◆ DATA LISTING:
▬▬▬▬▬▬▬▬▬▬

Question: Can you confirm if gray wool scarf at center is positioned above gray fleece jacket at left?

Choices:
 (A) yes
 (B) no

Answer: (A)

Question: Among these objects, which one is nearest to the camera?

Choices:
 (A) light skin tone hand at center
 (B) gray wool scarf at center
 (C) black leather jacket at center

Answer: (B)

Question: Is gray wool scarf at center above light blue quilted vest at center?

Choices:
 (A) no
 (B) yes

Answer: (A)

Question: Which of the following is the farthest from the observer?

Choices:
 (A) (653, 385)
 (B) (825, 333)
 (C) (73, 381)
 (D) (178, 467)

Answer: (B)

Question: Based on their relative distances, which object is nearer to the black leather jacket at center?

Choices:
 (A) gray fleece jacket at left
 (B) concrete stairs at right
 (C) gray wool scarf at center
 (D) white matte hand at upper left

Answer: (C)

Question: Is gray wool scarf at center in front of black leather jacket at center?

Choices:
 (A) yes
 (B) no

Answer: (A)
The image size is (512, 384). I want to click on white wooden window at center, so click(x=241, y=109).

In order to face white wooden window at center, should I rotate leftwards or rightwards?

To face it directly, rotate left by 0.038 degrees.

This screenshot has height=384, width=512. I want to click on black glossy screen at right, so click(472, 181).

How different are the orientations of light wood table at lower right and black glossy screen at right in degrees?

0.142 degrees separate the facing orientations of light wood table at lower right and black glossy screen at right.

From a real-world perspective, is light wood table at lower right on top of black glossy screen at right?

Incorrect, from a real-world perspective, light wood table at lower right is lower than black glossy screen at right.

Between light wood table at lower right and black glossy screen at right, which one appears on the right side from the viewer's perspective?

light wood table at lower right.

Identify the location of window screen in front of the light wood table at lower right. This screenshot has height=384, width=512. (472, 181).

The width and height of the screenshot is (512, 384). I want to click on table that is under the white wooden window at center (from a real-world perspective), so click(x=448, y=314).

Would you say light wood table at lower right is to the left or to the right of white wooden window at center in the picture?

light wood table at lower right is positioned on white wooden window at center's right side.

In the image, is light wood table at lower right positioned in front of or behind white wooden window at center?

▬▬▬▬▬▬▬▬▬▬

◆ WHAT YOU HAVE TO DO:
Copy these lines word for word.

◆ CORRECT OUTPUT:
Question: Can you confirm if gray wool scarf at center is positioned above gray fleece jacket at left?

Choices:
 (A) yes
 (B) no

Answer: (A)

Question: Among these objects, which one is nearest to the camera?

Choices:
 (A) light skin tone hand at center
 (B) gray wool scarf at center
 (C) black leather jacket at center

Answer: (B)

Question: Is gray wool scarf at center above light blue quilted vest at center?

Choices:
 (A) no
 (B) yes

Answer: (A)

Question: Which of the following is the farthest from the observer?

Choices:
 (A) (653, 385)
 (B) (825, 333)
 (C) (73, 381)
 (D) (178, 467)

Answer: (B)

Question: Based on their relative distances, which object is nearer to the black leather jacket at center?

Choices:
 (A) gray fleece jacket at left
 (B) concrete stairs at right
 (C) gray wool scarf at center
 (D) white matte hand at upper left

Answer: (C)

Question: Is gray wool scarf at center in front of black leather jacket at center?

Choices:
 (A) yes
 (B) no

Answer: (A)
The image size is (512, 384). I want to click on white wooden window at center, so click(x=241, y=109).

In order to face white wooden window at center, should I rotate leftwards or rightwards?

To face it directly, rotate left by 0.038 degrees.

This screenshot has height=384, width=512. I want to click on black glossy screen at right, so click(472, 181).

How different are the orientations of light wood table at lower right and black glossy screen at right in degrees?

0.142 degrees separate the facing orientations of light wood table at lower right and black glossy screen at right.

From a real-world perspective, is light wood table at lower right on top of black glossy screen at right?

Incorrect, from a real-world perspective, light wood table at lower right is lower than black glossy screen at right.

Between light wood table at lower right and black glossy screen at right, which one appears on the right side from the viewer's perspective?

light wood table at lower right.

Identify the location of window screen in front of the light wood table at lower right. This screenshot has height=384, width=512. (472, 181).

The width and height of the screenshot is (512, 384). I want to click on table that is under the white wooden window at center (from a real-world perspective), so click(x=448, y=314).

Would you say light wood table at lower right is to the left or to the right of white wooden window at center in the picture?

light wood table at lower right is positioned on white wooden window at center's right side.

In the image, is light wood table at lower right positioned in front of or behind white wooden window at center?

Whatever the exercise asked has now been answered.